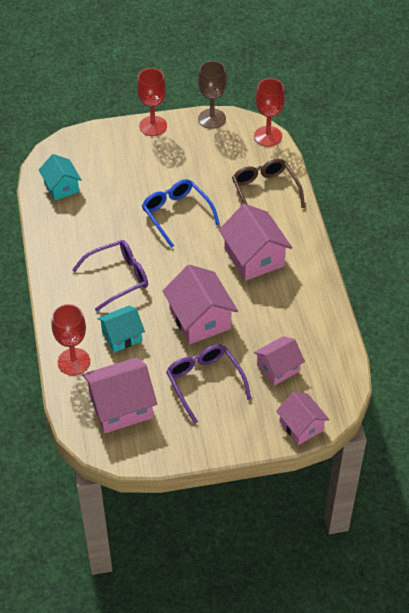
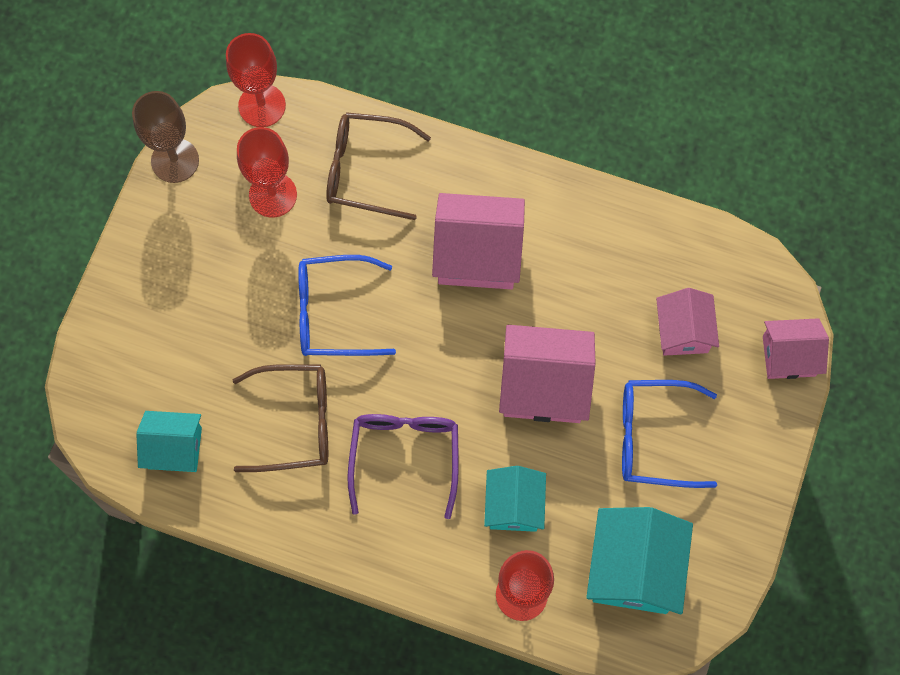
camera: 60 degrees left, 20 degrees up
pink house [82,357,157,433] -> turquoise house [586,507,693,614]
red goblet [137,68,167,136] -> red goblet moved to [237,127,297,218]
purple glasses [166,344,251,424] -> blue glasses [622,380,717,488]
none -> brown glasses [233,364,328,472]

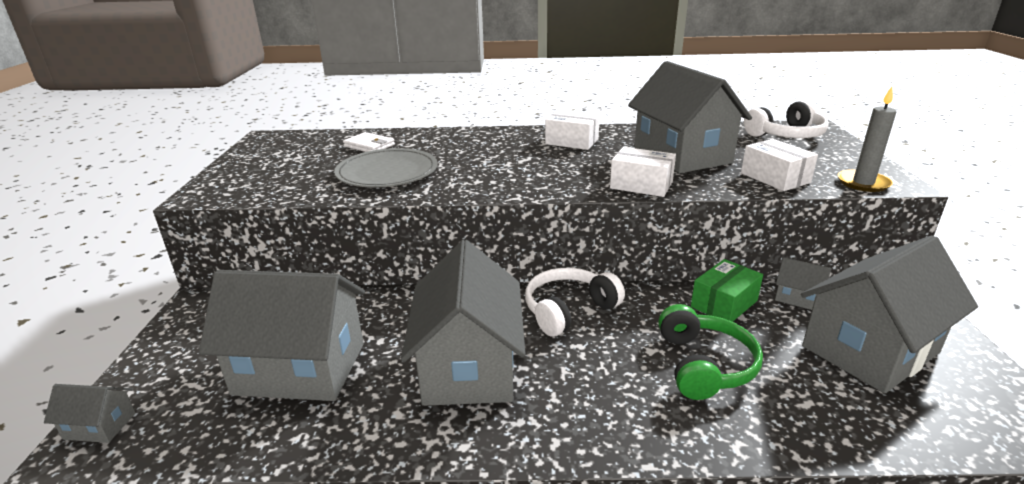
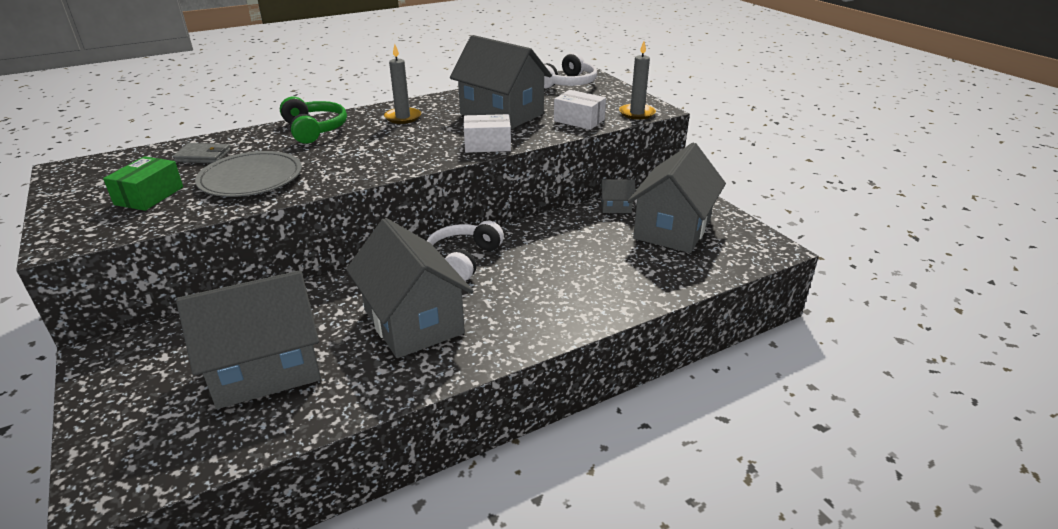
camera: 30 degrees left, 5 degrees up
grey house [44,384,135,443] -> none
white wallet [343,132,395,152] -> grey wallet [173,143,231,163]
white box [545,110,600,150] -> grey candle [384,44,421,124]
green headphones [658,304,763,400] -> green headphones moved to [280,97,347,144]
green box [691,259,763,322] -> green box moved to [103,156,183,211]

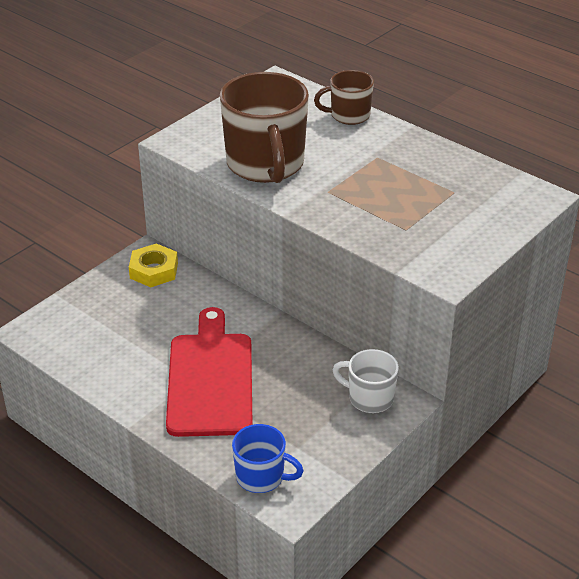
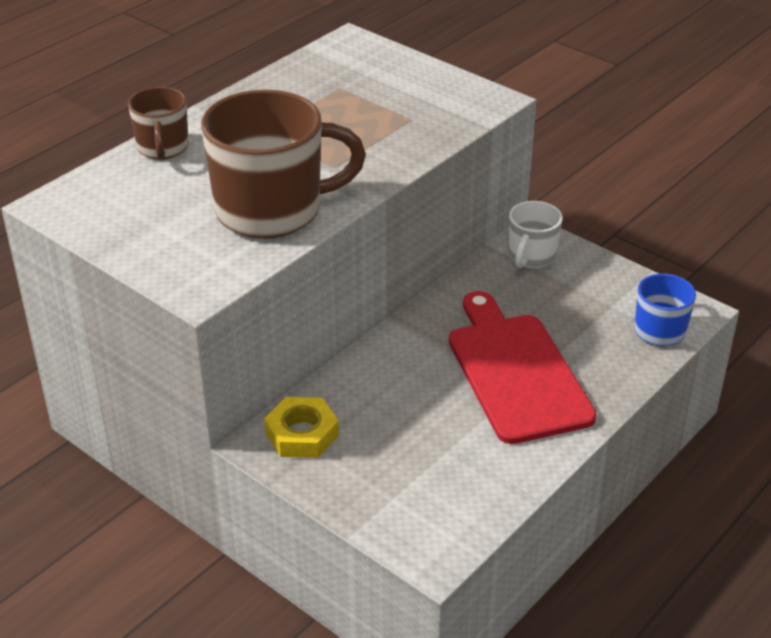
camera: 90 degrees left, 0 degrees up
red cutting board [166,307,253,437] -> red cutting board turned 75 degrees clockwise [449,291,597,444]

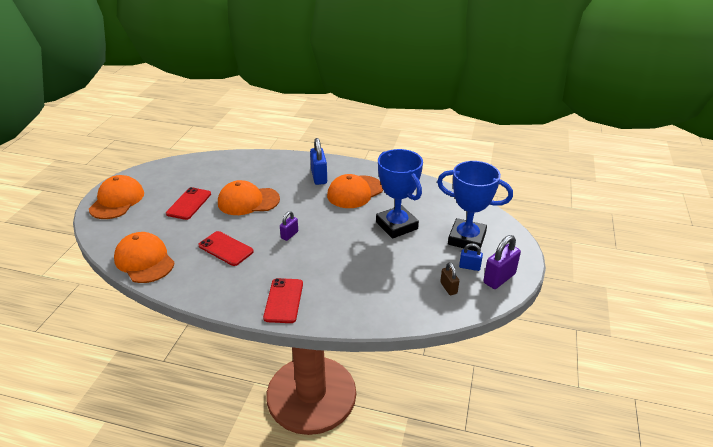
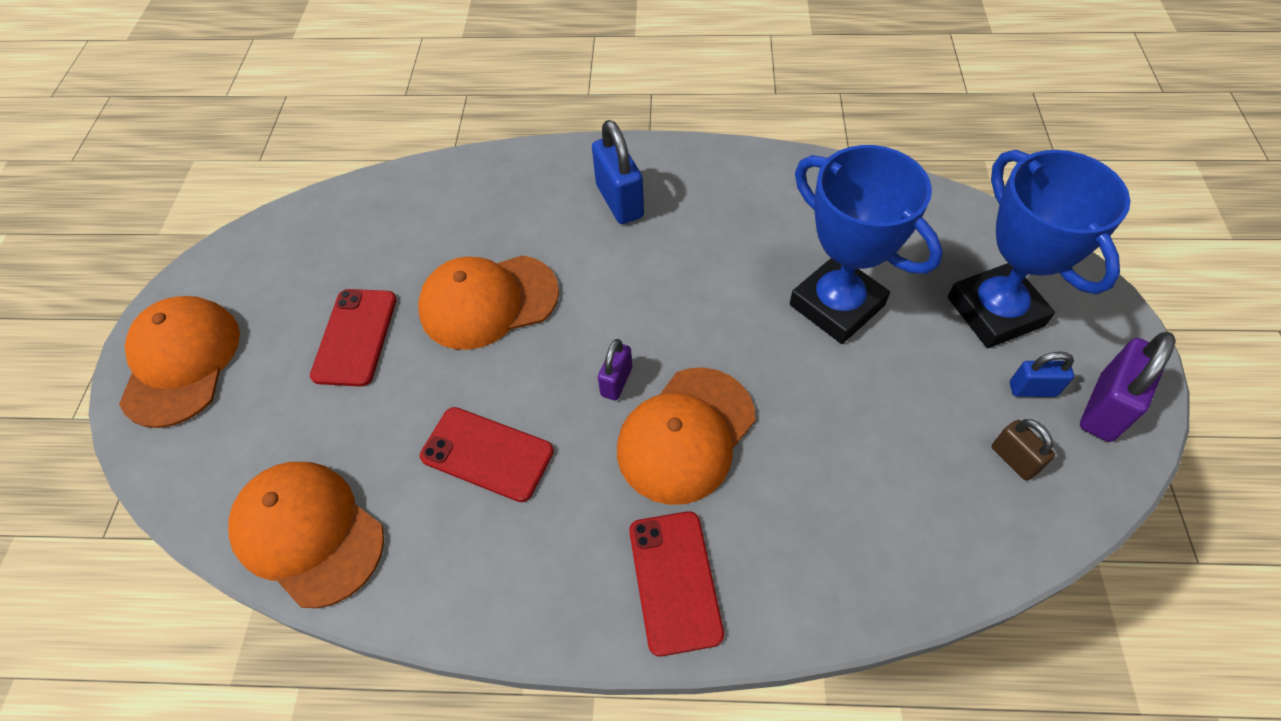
camera: 10 degrees left, 20 degrees up
orange cap [327,174,383,208] -> orange cap moved to [617,368,755,505]
blue trophy [437,161,513,251] -> blue trophy turned 60 degrees clockwise [948,150,1130,348]

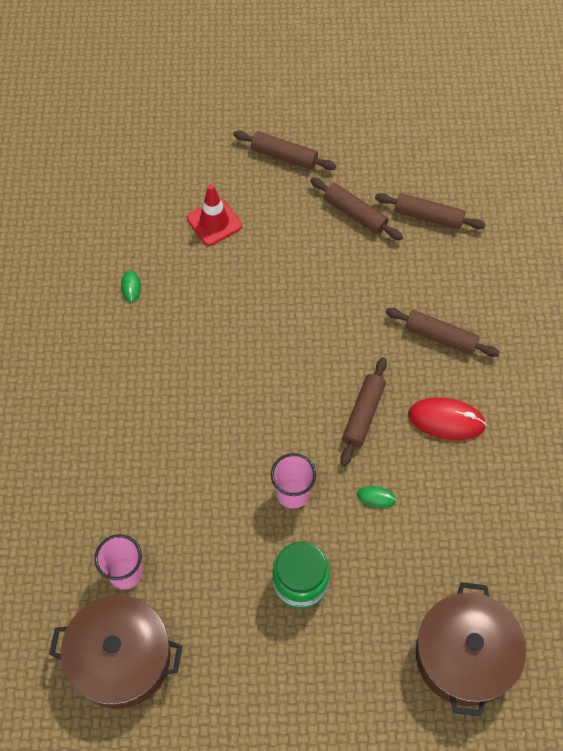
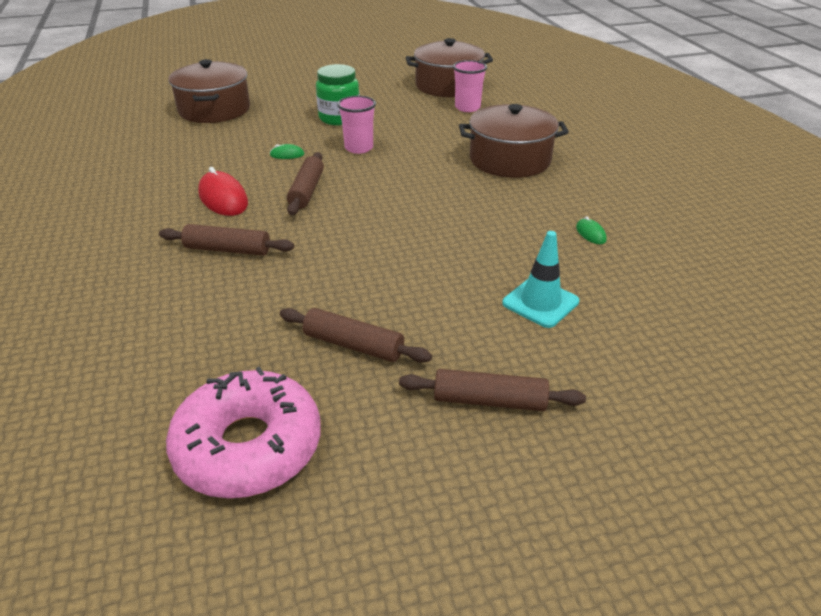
camera: 165 degrees right, 25 degrees down
red traffic cone [187,184,242,246] -> turquoise traffic cone [502,231,579,328]
brown rolling pin [375,193,486,229] -> none
red mouse [408,398,487,440] -> red mouse turned 60 degrees clockwise [198,167,248,216]
none -> pink donut [166,367,321,498]
none -> brown pot [459,104,569,178]

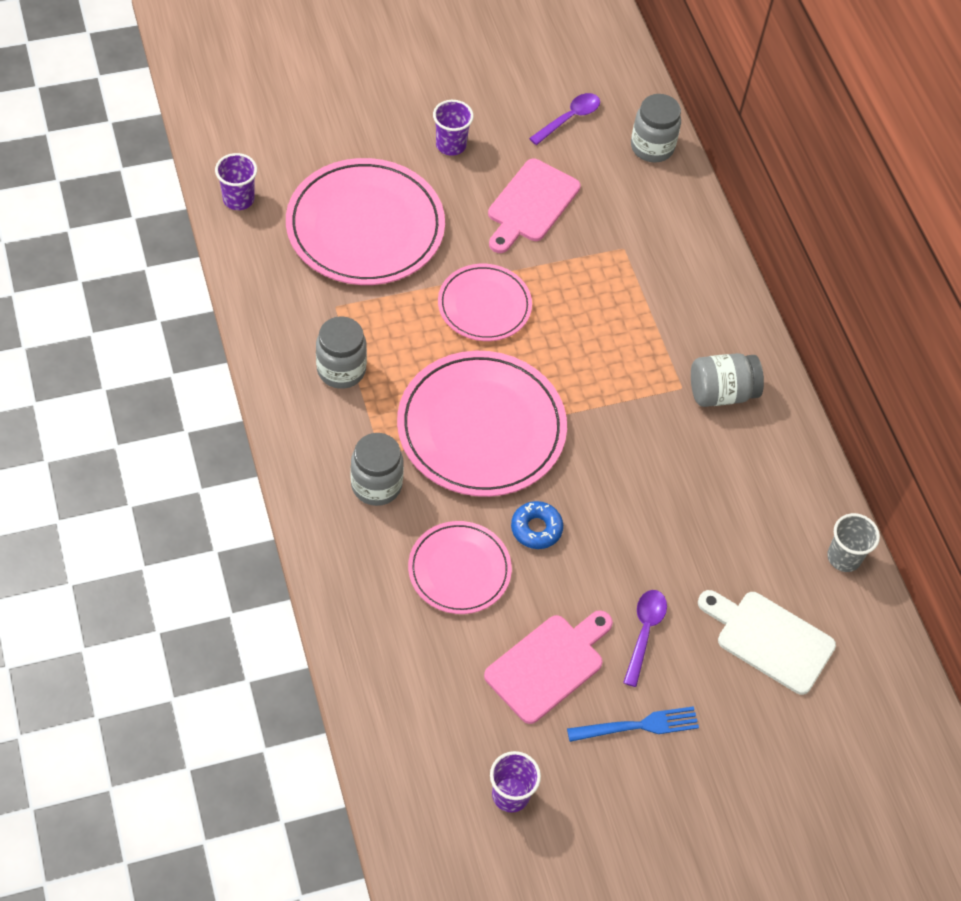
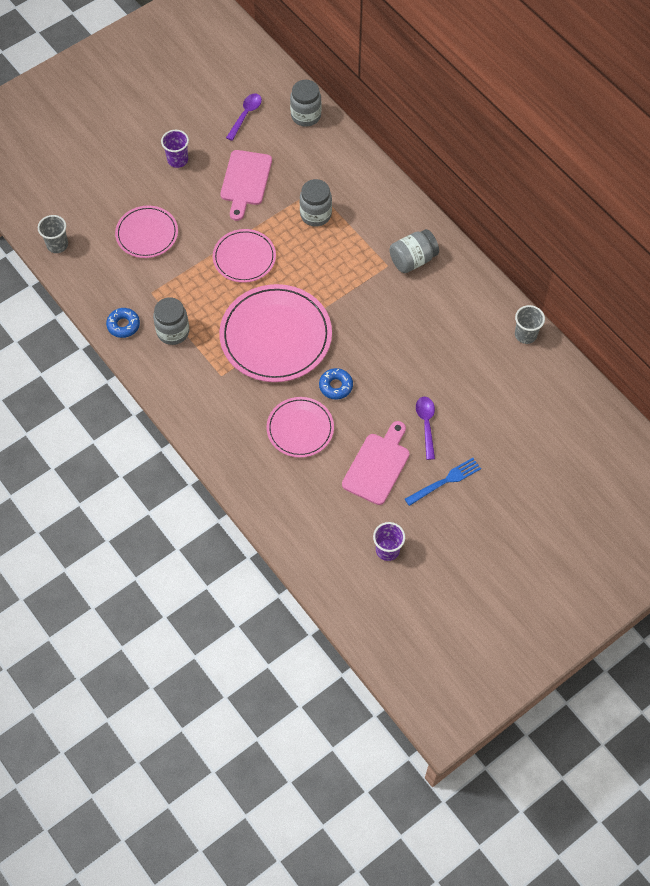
camera: 15 degrees left, 5 degrees up
purple cup [215,153,257,210] -> grey cup [38,215,68,253]
pink plate [286,158,445,285] -> pink plate [115,205,178,258], size x0.58
grey jar [350,433,404,506] -> grey jar moved to [300,179,332,226]
white cutting board [698,590,836,695] -> none
none -> blue donut [106,308,140,338]

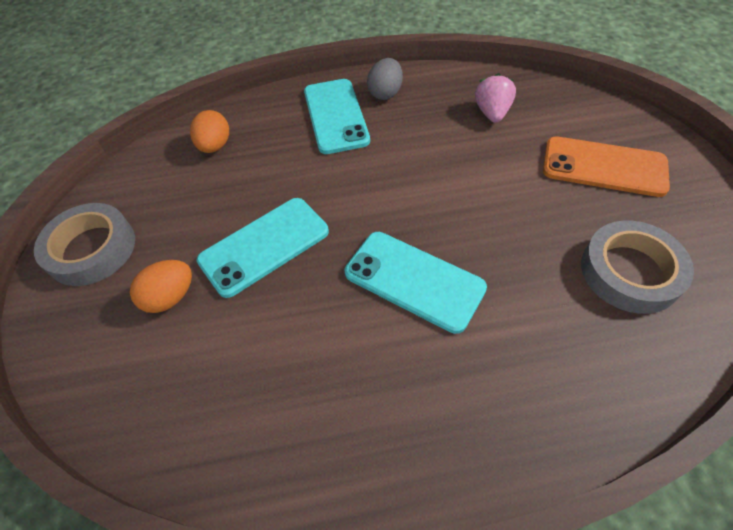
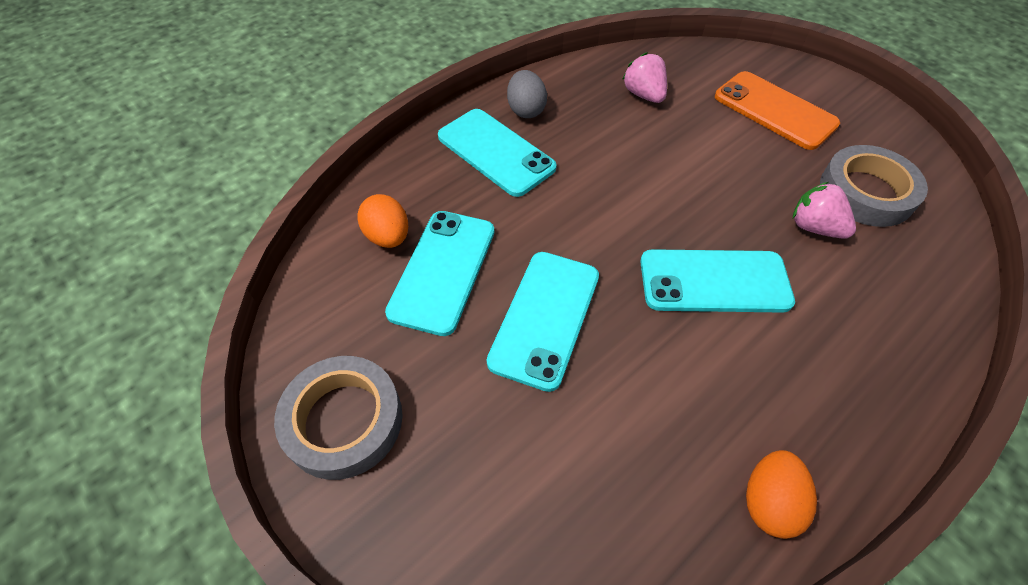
camera: 35 degrees left, 0 degrees up
orange egg [130,260,192,313] -> orange egg moved to [746,450,817,539]
orange phone [543,136,670,197] -> orange phone turned 60 degrees clockwise [715,71,840,150]
none -> turquoise phone [385,211,494,336]
none -> pink strawberry [793,182,856,239]

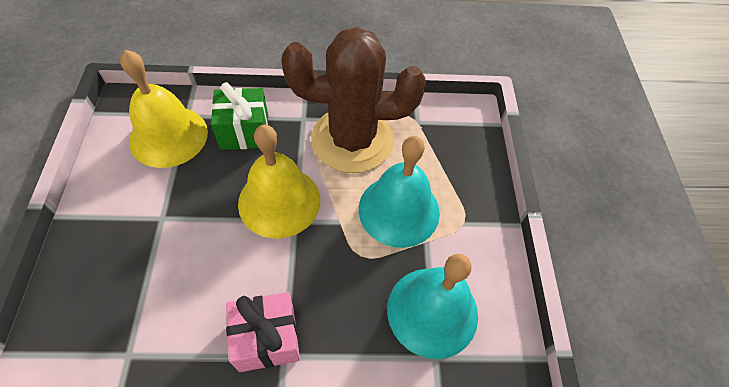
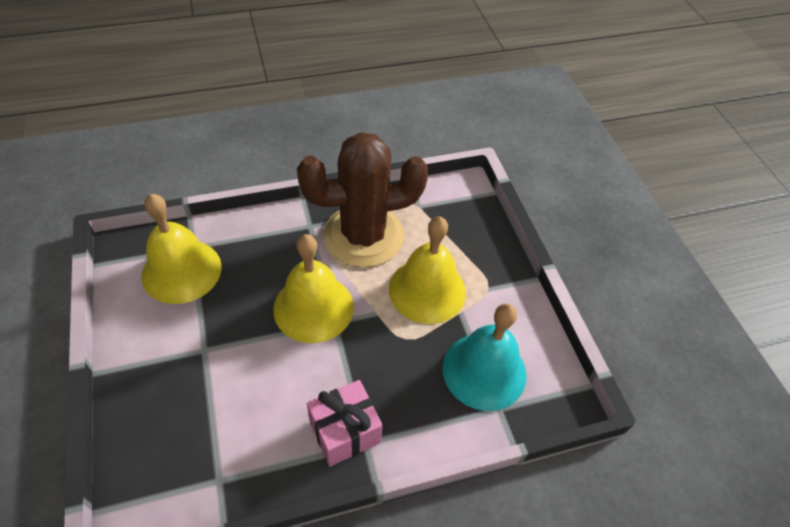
camera: 15 degrees left, 5 degrees down
green gift [211,82,268,150] -> none
turquoise bell [359,136,440,248] -> yellow bell [389,216,466,324]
· · · · ·
About this exercise: Skipping any pictures, transcribe the full listing exactly.

Result:
camera: 60 degrees left, 20 degrees up
pink house [82,357,157,433] -> turquoise house [586,507,693,614]
red goblet [137,68,167,136] -> red goblet moved to [237,127,297,218]
purple glasses [166,344,251,424] -> blue glasses [622,380,717,488]
none -> brown glasses [233,364,328,472]

camera: 30 degrees left, 5 degrees up
grey house [44,384,135,443] -> none
white wallet [343,132,395,152] -> grey wallet [173,143,231,163]
white box [545,110,600,150] -> grey candle [384,44,421,124]
green headphones [658,304,763,400] -> green headphones moved to [280,97,347,144]
green box [691,259,763,322] -> green box moved to [103,156,183,211]

camera: 90 degrees left, 0 degrees up
red cutting board [166,307,253,437] -> red cutting board turned 75 degrees clockwise [449,291,597,444]

camera: 10 degrees left, 20 degrees up
orange cap [327,174,383,208] -> orange cap moved to [617,368,755,505]
blue trophy [437,161,513,251] -> blue trophy turned 60 degrees clockwise [948,150,1130,348]

camera: 165 degrees right, 25 degrees down
red traffic cone [187,184,242,246] -> turquoise traffic cone [502,231,579,328]
brown rolling pin [375,193,486,229] -> none
red mouse [408,398,487,440] -> red mouse turned 60 degrees clockwise [198,167,248,216]
none -> pink donut [166,367,321,498]
none -> brown pot [459,104,569,178]

camera: 15 degrees left, 5 degrees up
purple cup [215,153,257,210] -> grey cup [38,215,68,253]
pink plate [286,158,445,285] -> pink plate [115,205,178,258], size x0.58
grey jar [350,433,404,506] -> grey jar moved to [300,179,332,226]
white cutting board [698,590,836,695] -> none
none -> blue donut [106,308,140,338]

camera: 35 degrees left, 0 degrees up
orange egg [130,260,192,313] -> orange egg moved to [746,450,817,539]
orange phone [543,136,670,197] -> orange phone turned 60 degrees clockwise [715,71,840,150]
none -> turquoise phone [385,211,494,336]
none -> pink strawberry [793,182,856,239]

camera: 15 degrees left, 5 degrees down
green gift [211,82,268,150] -> none
turquoise bell [359,136,440,248] -> yellow bell [389,216,466,324]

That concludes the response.